_JOB:_ Print the entries below again exactly as they stand, but skip any picture.

(Beginning of AVAILABLE DATA)

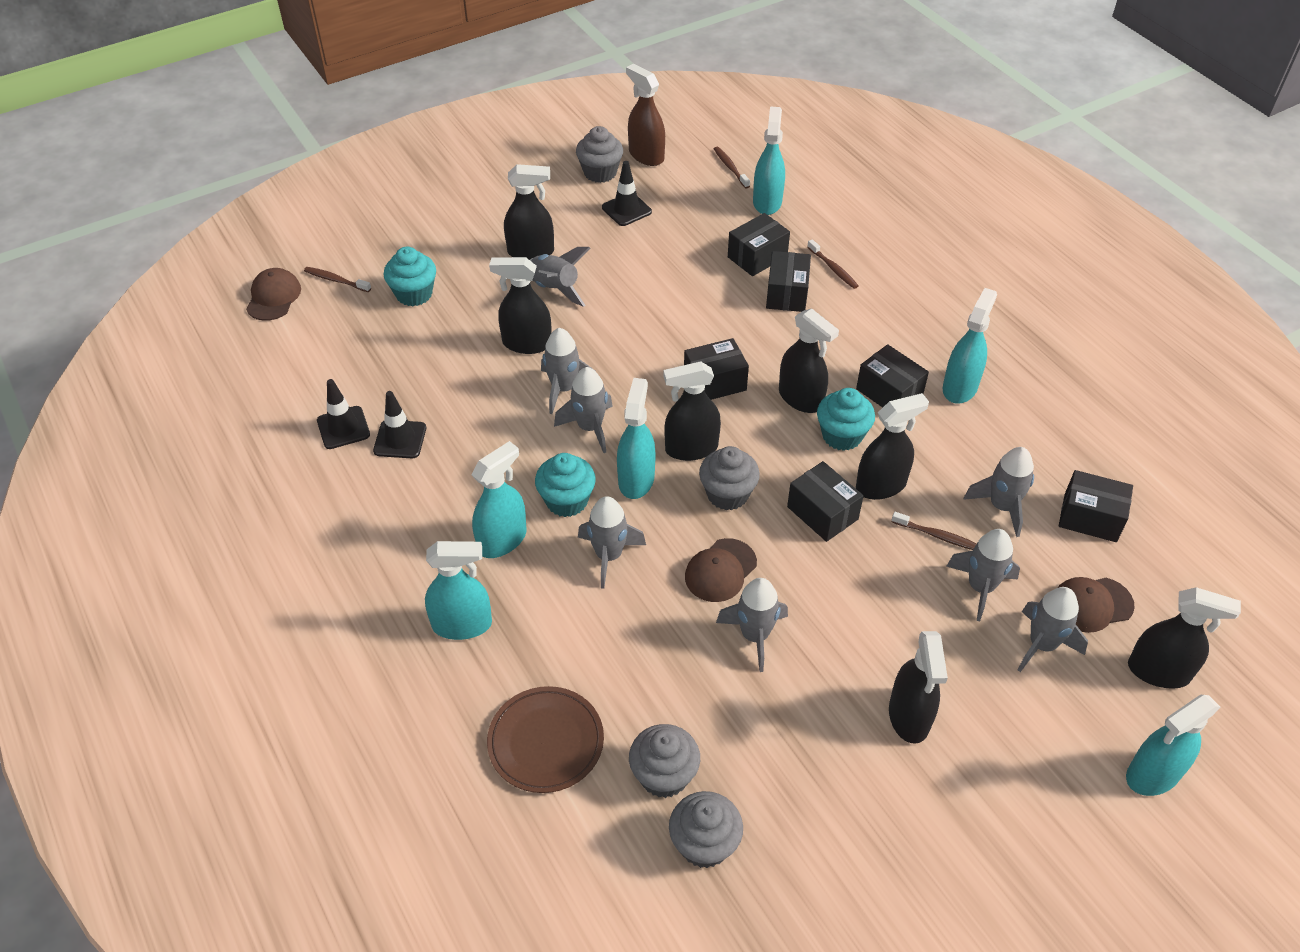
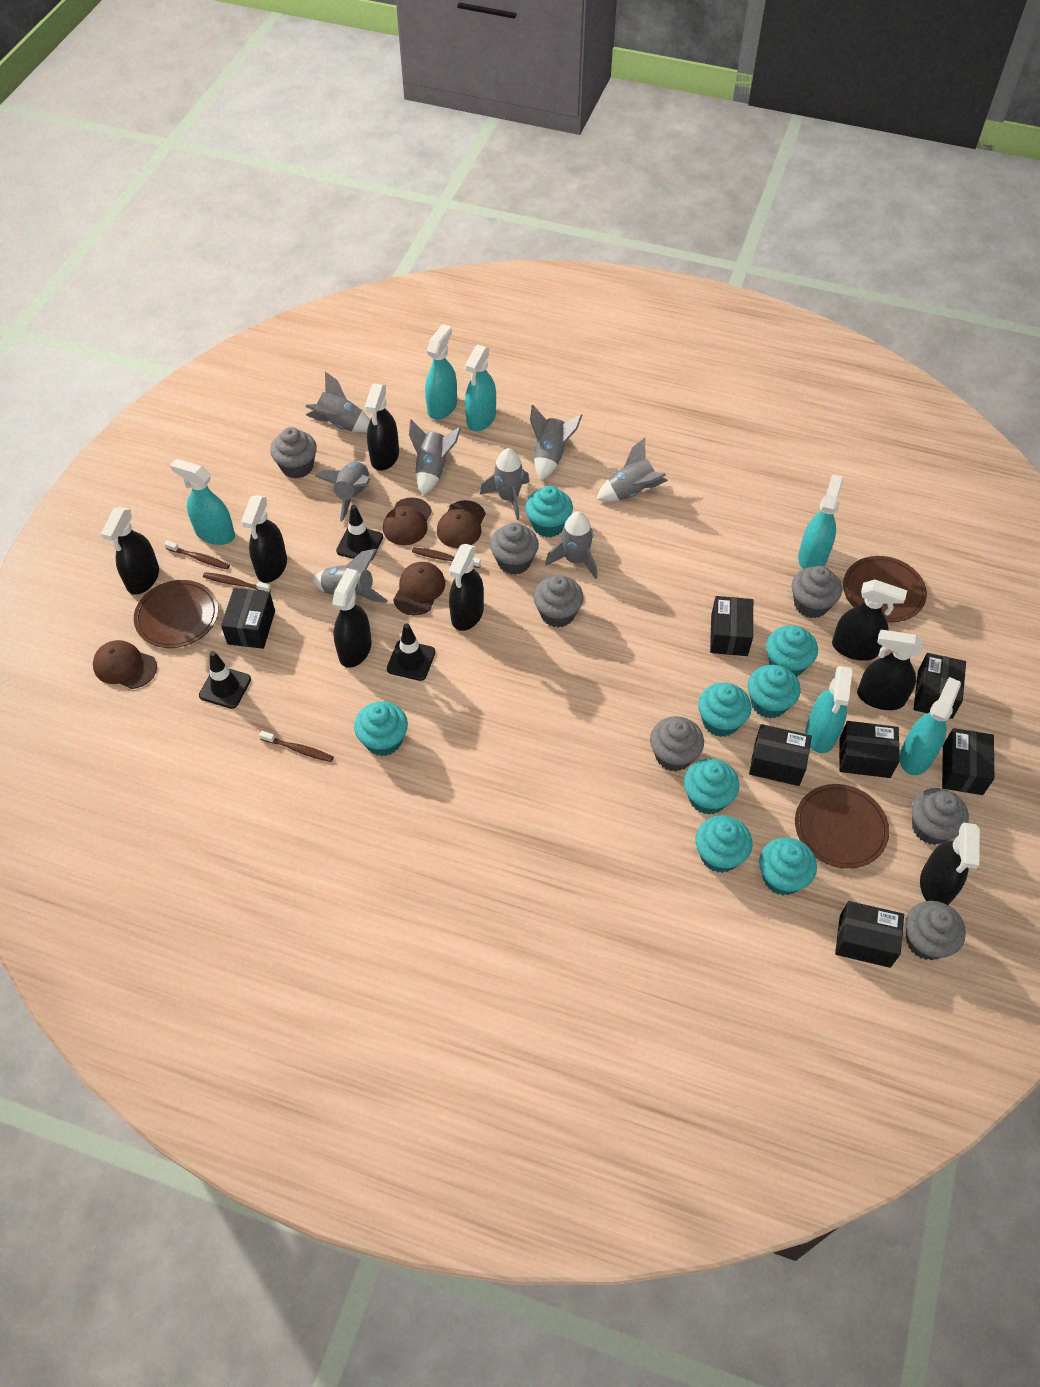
black box: 6 -> 7
black spray bottle: 7 -> 8
brown cap: 3 -> 4
brown plate: 1 -> 3
brown spray bottle: 1 -> 0
grey cupcake: 4 -> 7
turquoise cupcake: 3 -> 8

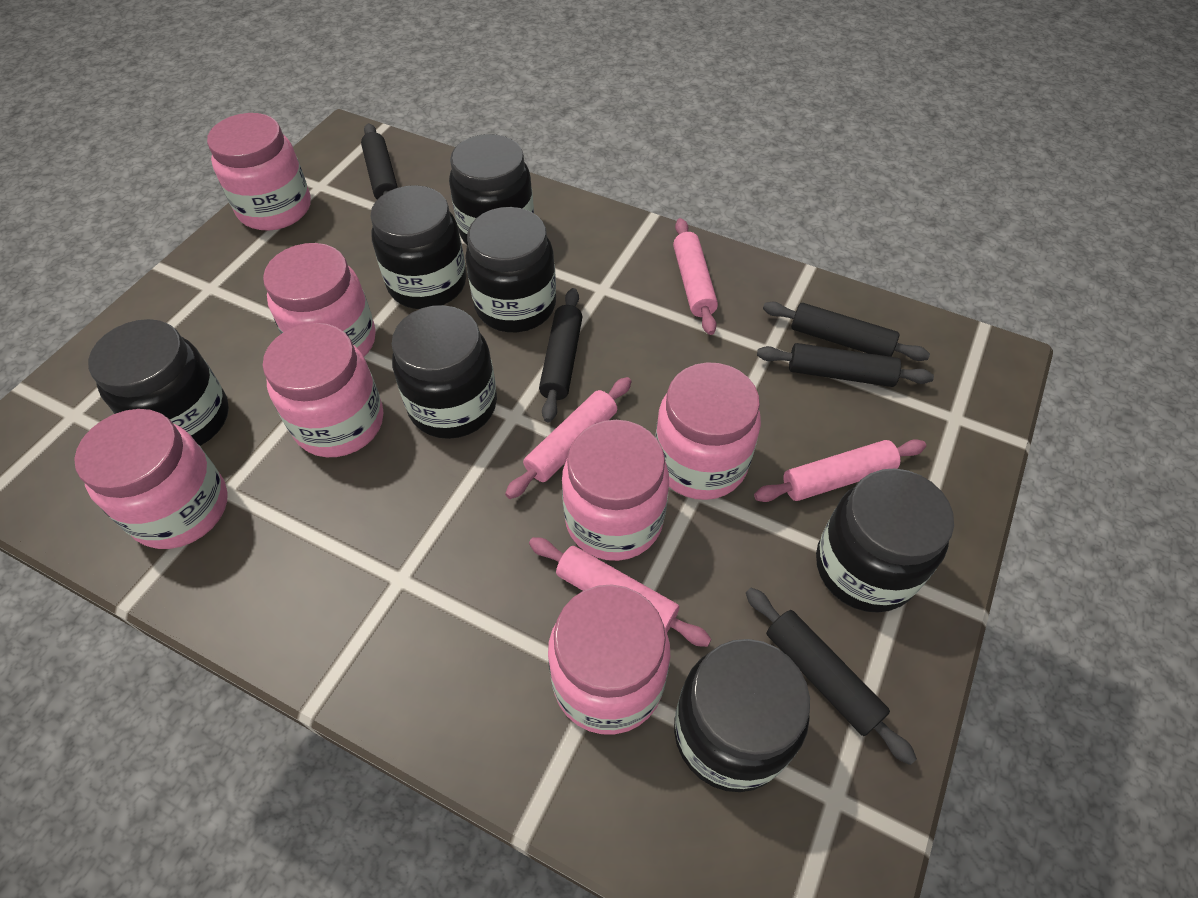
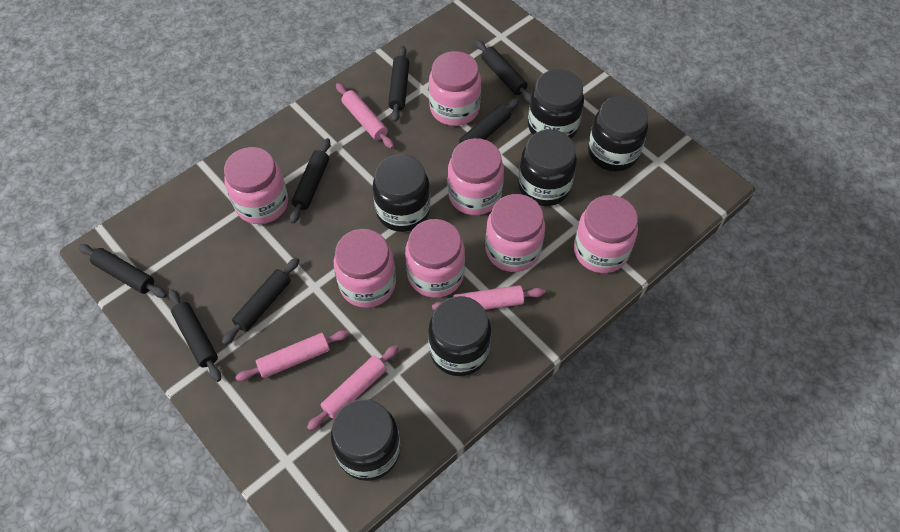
black jar: 7 -> 6
black rolling pin: 5 -> 7

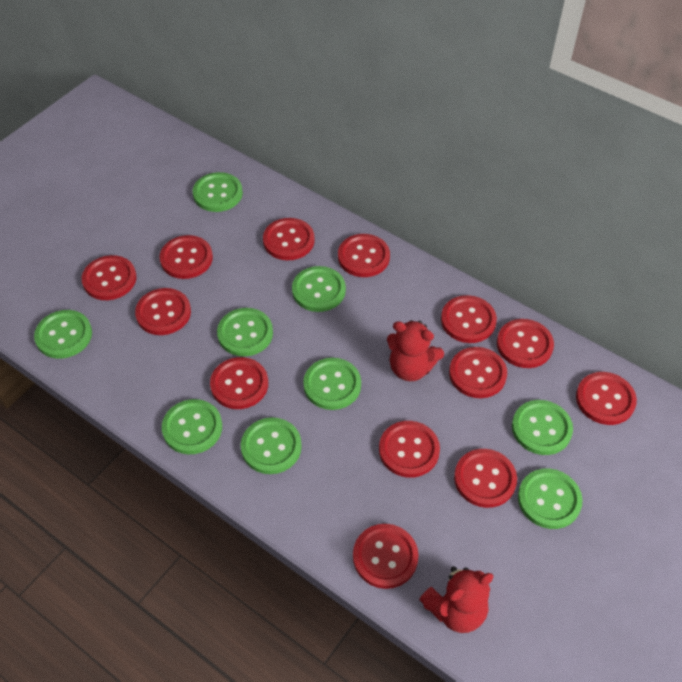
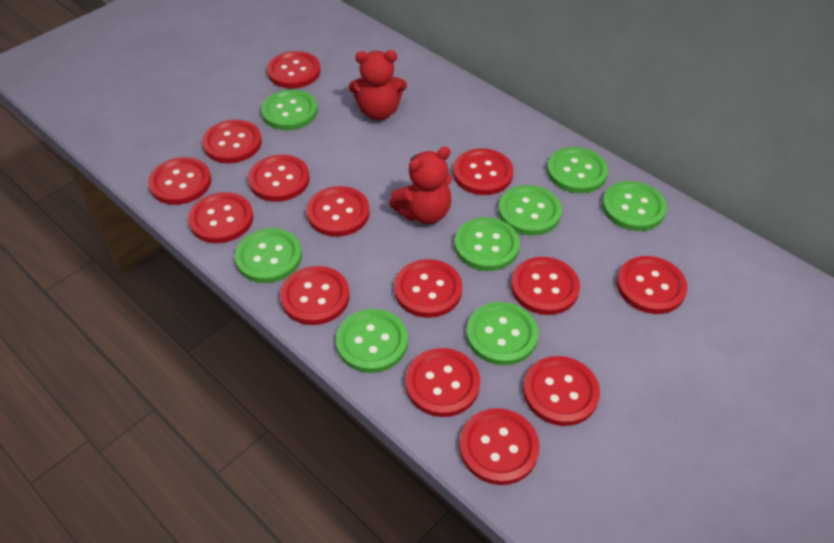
green button: 9 -> 8
red button: 13 -> 14

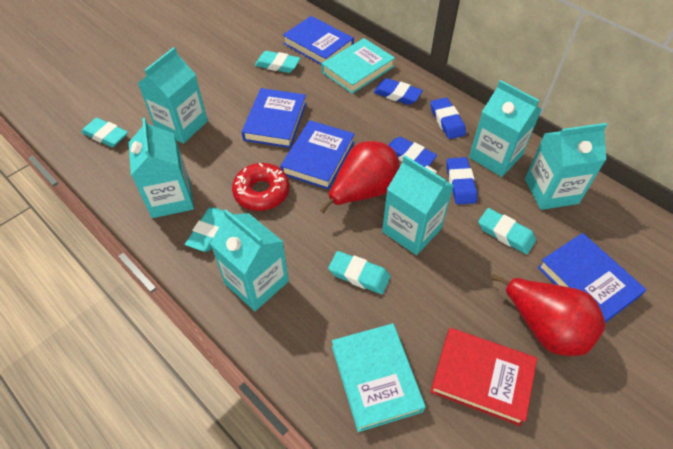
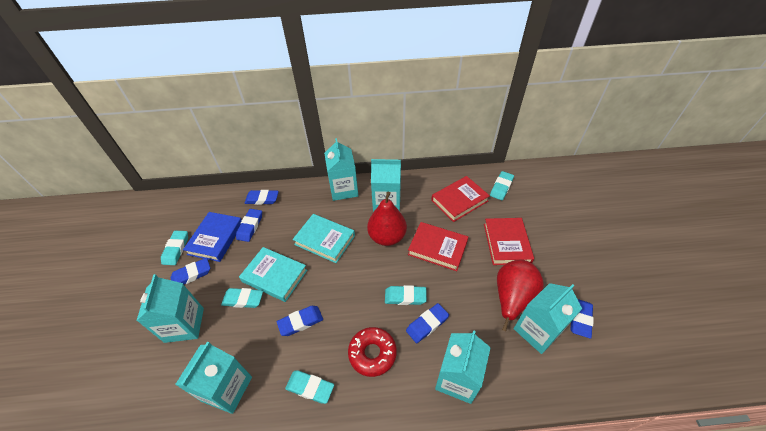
blue book: 4 -> 1
blue eraser: 4 -> 6
red book: 1 -> 3

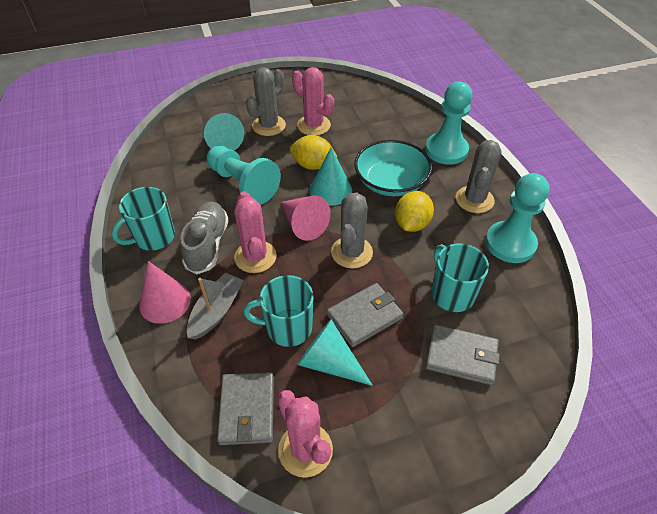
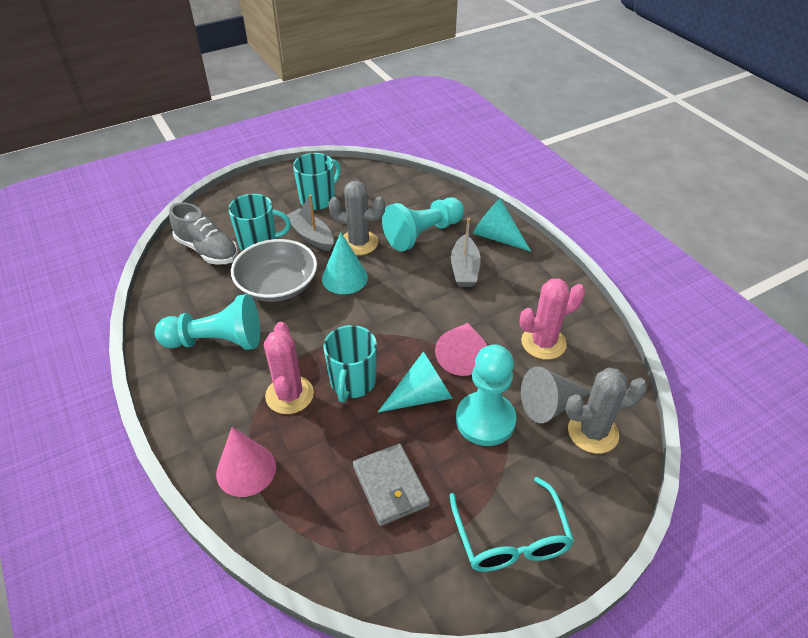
grey boat: 1 -> 2
grey bowl: 0 -> 1
grey cactus: 3 -> 2
grey cone: 0 -> 1
grey wallet: 3 -> 1
pink cactus: 3 -> 2
turquoise bowl: 1 -> 0
turquoise glasses: 0 -> 1
yellow lemon: 2 -> 0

(End of AVAILABLE DATA)

_TASK ANSWER:_
black box: 6 -> 7
black spray bottle: 7 -> 8
brown cap: 3 -> 4
brown plate: 1 -> 3
brown spray bottle: 1 -> 0
grey cupcake: 4 -> 7
turquoise cupcake: 3 -> 8

black jar: 7 -> 6
black rolling pin: 5 -> 7

green button: 9 -> 8
red button: 13 -> 14

blue book: 4 -> 1
blue eraser: 4 -> 6
red book: 1 -> 3

grey boat: 1 -> 2
grey bowl: 0 -> 1
grey cactus: 3 -> 2
grey cone: 0 -> 1
grey wallet: 3 -> 1
pink cactus: 3 -> 2
turquoise bowl: 1 -> 0
turquoise glasses: 0 -> 1
yellow lemon: 2 -> 0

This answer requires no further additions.